_About this task_: Where the data below has the string "none", return the whole line.

_Data provided_:
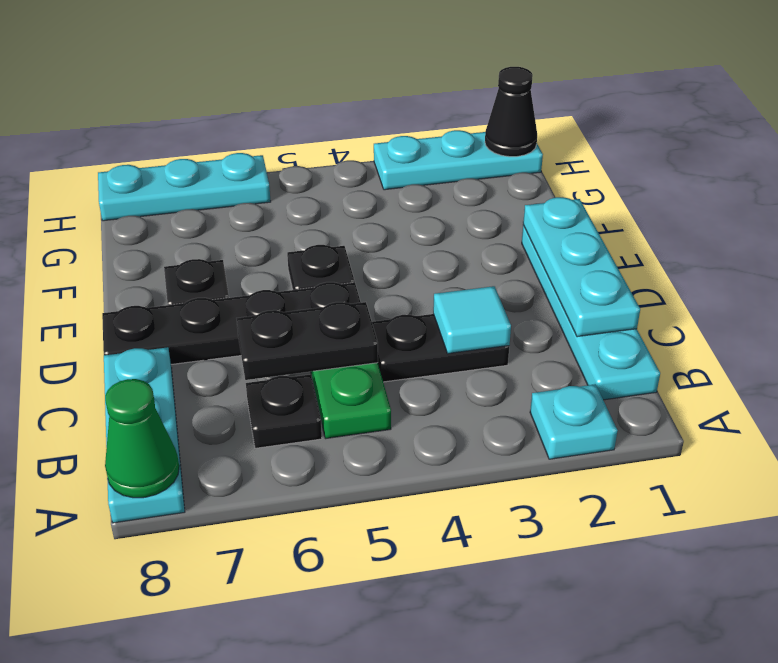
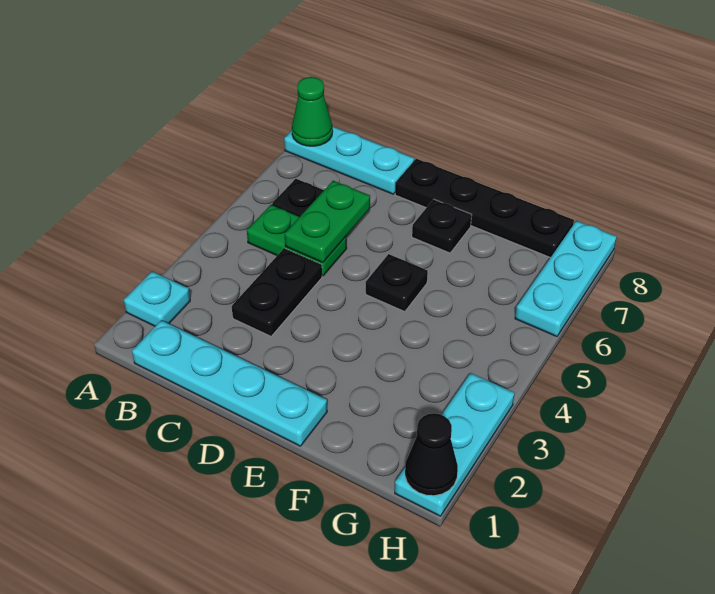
cyan plate C1:E1 level 2 -> none
cyan tile C3 level 2 -> none
black plate C5:C6 level 2 -> green plate C5:C6 level 2
black plate D5:D8 level 1 -> black plate D8:G8 level 1

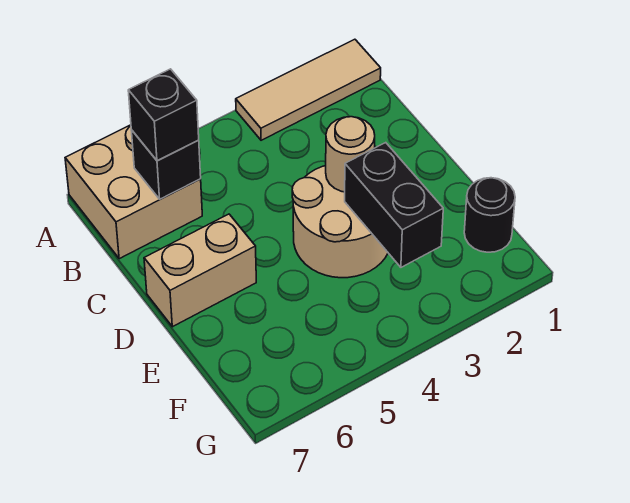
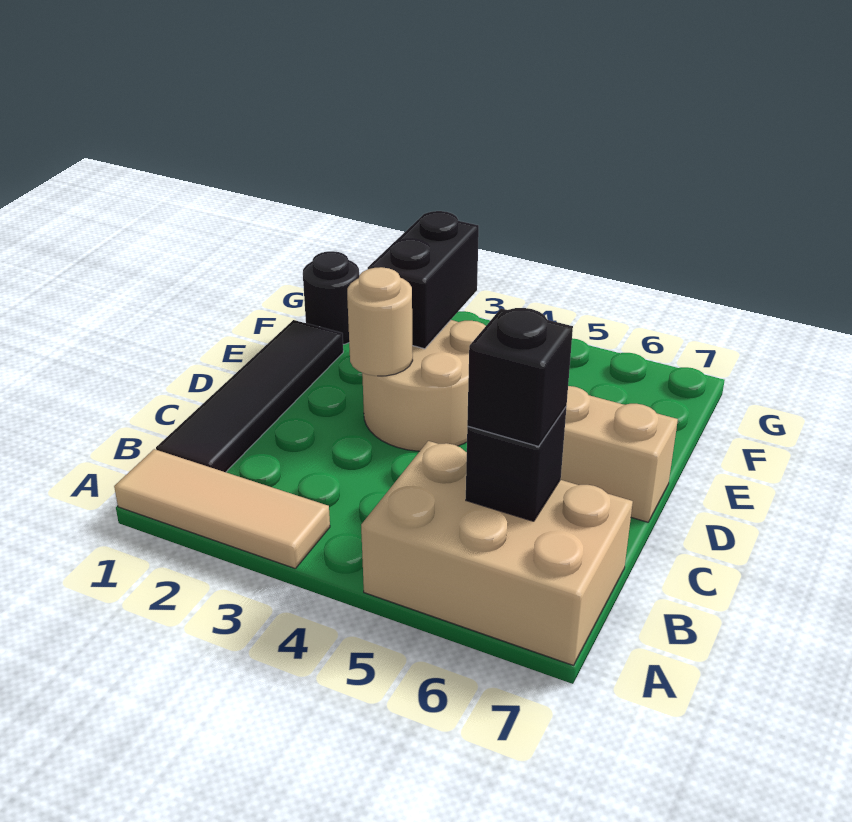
tan brick A6:B7 level 1 -> tan brick A5:B7 level 1
none -> black tile B1:E1 level 1

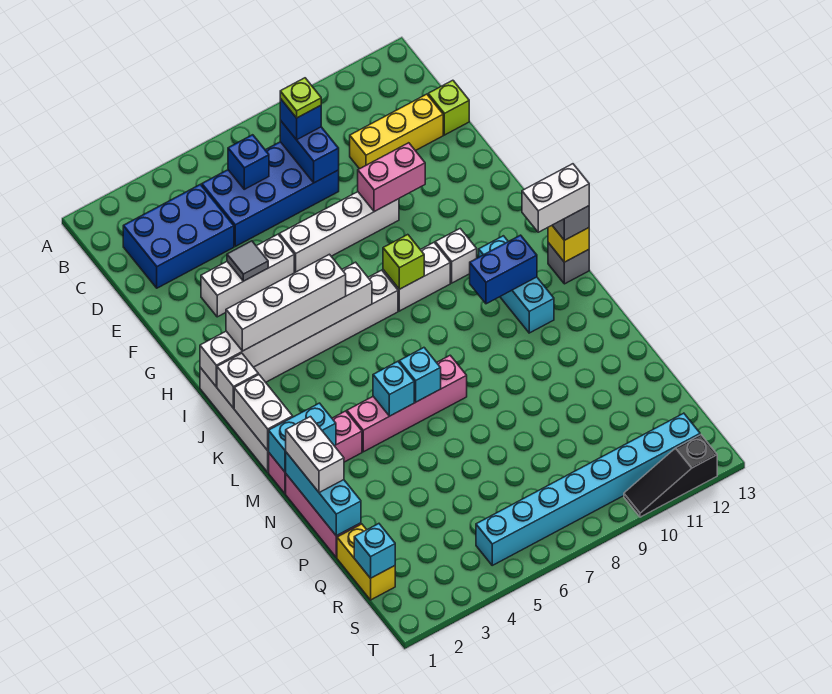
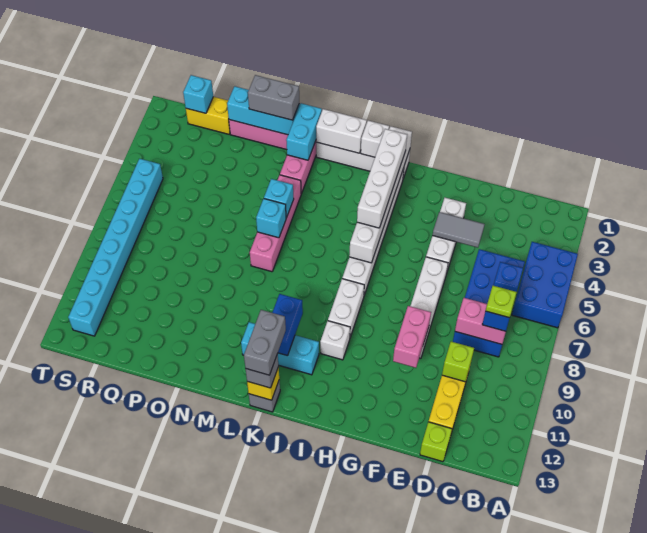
blue brick C2:D4 level 1 -> blue brick A4:B6 level 1
blue brick C8:D8 level 2 -> pink brick C8:D8 level 2
grey tile F4 level 2 -> grey tile E4:F4 level 2
lime brick I8 level 2 -> lime brick D10 level 2
white brick K12:K13 level 4 -> grey brick K12:K13 level 4
white brick N1:O1 level 3 -> grey brick N1:O1 level 3
black slope T10:T12 level 1 top 12 -> none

_Task output_:
cyan plate C1:E1 level 2 -> none
cyan tile C3 level 2 -> none
none -> black tile B1:E1 level 1
black slope T10:T12 level 1 top 12 -> none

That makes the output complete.